Information provided: Begin
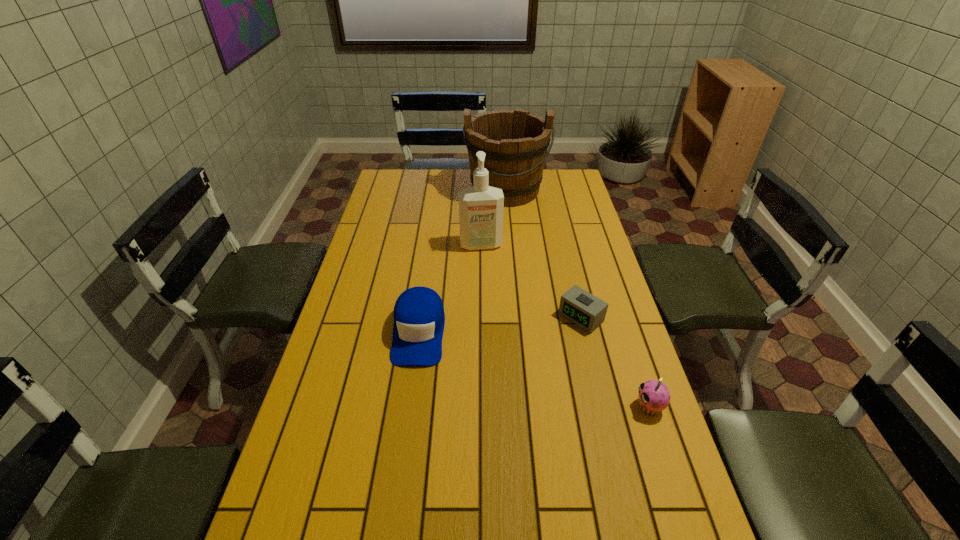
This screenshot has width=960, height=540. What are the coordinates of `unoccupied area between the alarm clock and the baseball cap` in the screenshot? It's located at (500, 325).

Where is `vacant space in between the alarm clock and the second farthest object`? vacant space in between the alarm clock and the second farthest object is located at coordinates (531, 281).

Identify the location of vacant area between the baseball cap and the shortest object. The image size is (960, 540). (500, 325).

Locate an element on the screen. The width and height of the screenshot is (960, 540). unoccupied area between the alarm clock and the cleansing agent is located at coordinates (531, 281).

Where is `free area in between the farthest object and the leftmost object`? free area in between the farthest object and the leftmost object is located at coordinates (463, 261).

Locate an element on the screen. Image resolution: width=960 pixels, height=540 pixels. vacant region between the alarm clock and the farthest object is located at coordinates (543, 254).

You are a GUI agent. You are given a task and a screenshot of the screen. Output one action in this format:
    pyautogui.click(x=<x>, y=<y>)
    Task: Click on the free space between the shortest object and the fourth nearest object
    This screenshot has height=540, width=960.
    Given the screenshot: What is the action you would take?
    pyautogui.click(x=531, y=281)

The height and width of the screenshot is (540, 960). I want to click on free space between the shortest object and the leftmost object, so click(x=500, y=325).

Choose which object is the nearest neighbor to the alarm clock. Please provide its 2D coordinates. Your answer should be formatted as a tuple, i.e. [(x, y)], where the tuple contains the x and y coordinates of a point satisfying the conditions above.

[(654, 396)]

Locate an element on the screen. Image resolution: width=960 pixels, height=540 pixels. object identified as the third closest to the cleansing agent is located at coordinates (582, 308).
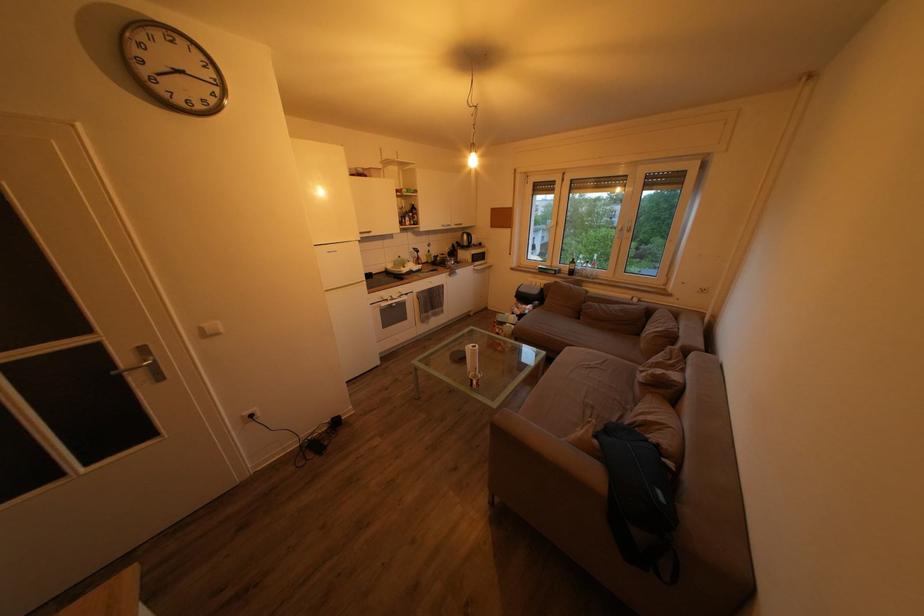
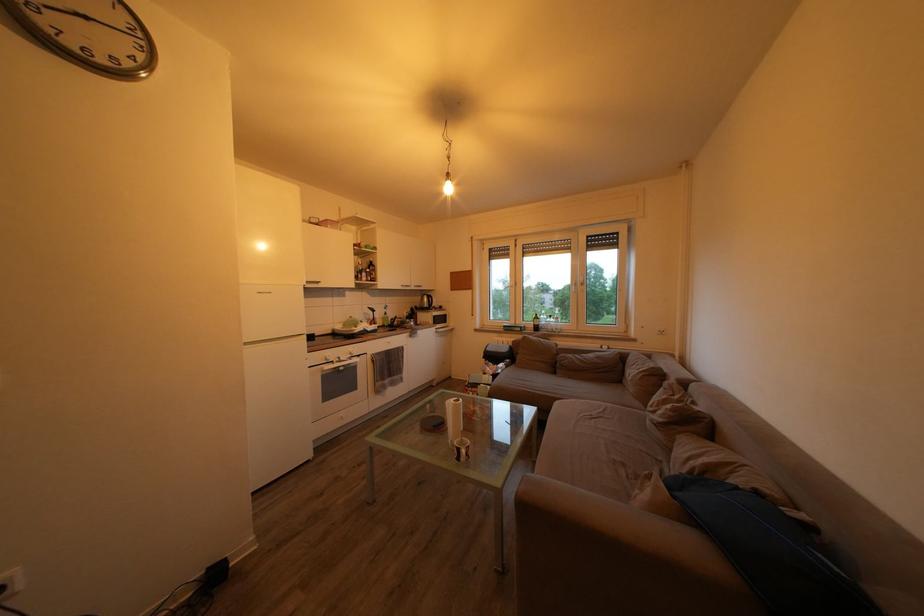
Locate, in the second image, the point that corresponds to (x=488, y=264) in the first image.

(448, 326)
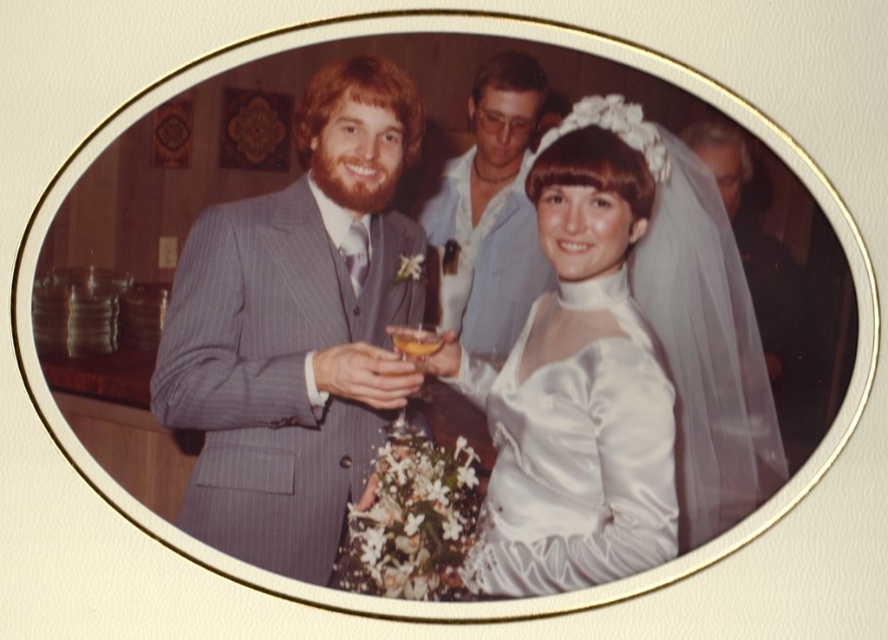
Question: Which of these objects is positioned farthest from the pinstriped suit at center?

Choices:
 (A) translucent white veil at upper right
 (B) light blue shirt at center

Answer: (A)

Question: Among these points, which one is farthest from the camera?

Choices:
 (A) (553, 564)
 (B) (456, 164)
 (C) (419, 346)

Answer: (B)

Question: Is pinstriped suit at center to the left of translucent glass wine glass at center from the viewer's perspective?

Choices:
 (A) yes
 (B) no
Information provided: End
Rewrite the rows as a JSON list of strings with one string per line and no blank lines, starting at the first row and stopping after the line that contains "Question: Which of". Leave the pictures out of the list.

[
  "This screenshot has width=960, height=540. What are the coordinates of `unoccupied area between the alarm clock and the baseball cap` in the screenshot? It's located at (500, 325).",
  "Where is `vacant space in between the alarm clock and the second farthest object`? vacant space in between the alarm clock and the second farthest object is located at coordinates (531, 281).",
  "Identify the location of vacant area between the baseball cap and the shortest object. The image size is (960, 540). (500, 325).",
  "Locate an element on the screen. The width and height of the screenshot is (960, 540). unoccupied area between the alarm clock and the cleansing agent is located at coordinates (531, 281).",
  "Where is `free area in between the farthest object and the leftmost object`? free area in between the farthest object and the leftmost object is located at coordinates (463, 261).",
  "Locate an element on the screen. Image resolution: width=960 pixels, height=540 pixels. vacant region between the alarm clock and the farthest object is located at coordinates (543, 254).",
  "You are a GUI agent. You are given a task and a screenshot of the screen. Output one action in this format:",
  "    pyautogui.click(x=<x>, y=<y>)",
  "    Task: Click on the free space between the shortest object and the fourth nearest object",
  "    This screenshot has height=540, width=960.",
  "    Given the screenshot: What is the action you would take?",
  "    pyautogui.click(x=531, y=281)",
  "The height and width of the screenshot is (540, 960). I want to click on free space between the shortest object and the leftmost object, so click(x=500, y=325).",
  "Choose which object is the nearest neighbor to the alarm clock. Please provide its 2D coordinates. Your answer should be formatted as a tuple, i.e. [(x, y)], where the tuple contains the x and y coordinates of a point satisfying the conditions above.",
  "[(654, 396)]",
  "Locate an element on the screen. Image resolution: width=960 pixels, height=540 pixels. object identified as the third closest to the cleansing agent is located at coordinates (582, 308).",
  "Locate, in the second image, the point that corresponds to (x=488, y=264) in the first image.",
  "(448, 326)",
  "Question: Which of these objects is positioned farthest from the pinstriped suit at center?"
]